● **Énoncé du problème**: Disposez toutes les lignes du matériel ci-dessous en un tableau Markdown à deux colonnes, « Num » pour le numéro de ligne et « Ligne » pour le texte, sans les lignes vides. Laissez les images hors du tableau, s'il vous plaît.

─── Données ───

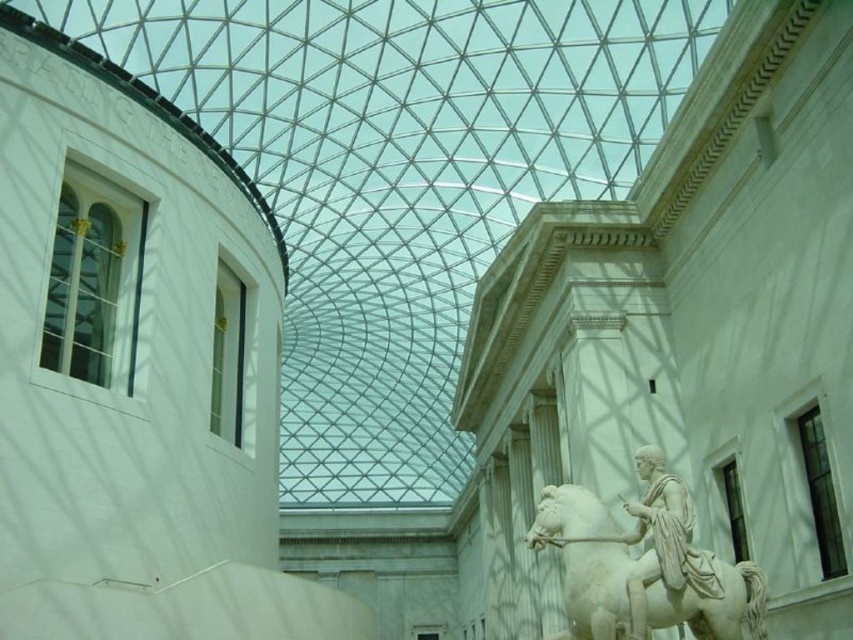
Question: Is white marble horse at center-right below white marble statue at center-right?

Choices:
 (A) no
 (B) yes

Answer: (B)

Question: Is white marble horse at center-right thinner than white marble statue at center-right?

Choices:
 (A) no
 (B) yes

Answer: (A)

Question: Among these objects, which one is nearest to the camera?

Choices:
 (A) white marble statue at center-right
 (B) white marble horse at center-right

Answer: (A)

Question: Does white marble horse at center-right have a lesser width compared to white marble statue at center-right?

Choices:
 (A) no
 (B) yes

Answer: (A)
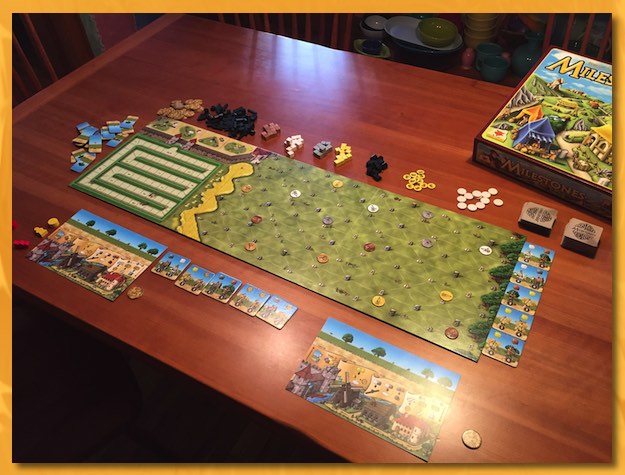
Locate an element on the screen. board game box is located at coordinates (556, 108).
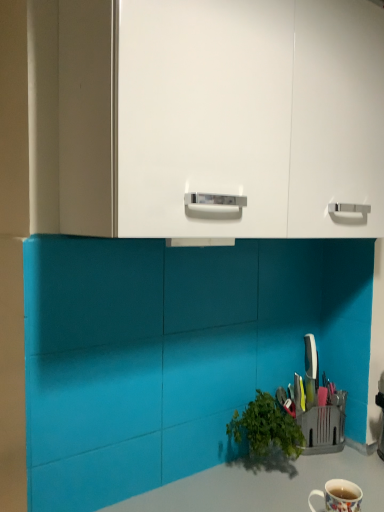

───

● **Réponse à l'exercice**:
| Num | Ligne |
|---|---|
| 1 | Question: Is white marble horse at center-right below white marble statue at center-right? |
| 2 | Choices: |
| 3 |  (A) no |
| 4 |  (B) yes |
| 5 | Answer: (B) |
| 6 | Question: Is white marble horse at center-right thinner than white marble statue at center-right? |
| 7 | Choices: |
| 8 |  (A) no |
| 9 |  (B) yes |
| 10 | Answer: (A) |
| 11 | Question: Among these objects, which one is nearest to the camera? |
| 12 | Choices: |
| 13 |  (A) white marble statue at center-right |
| 14 |  (B) white marble horse at center-right |
| 15 | Answer: (A) |
| 16 | Question: Does white marble horse at center-right have a lesser width compared to white marble statue at center-right? |
| 17 | Choices: |
| 18 |  (A) no |
| 19 |  (B) yes |
| 20 | Answer: (A) |
| 21 | Locate an element on the screen. board game box is located at coordinates (556, 108). |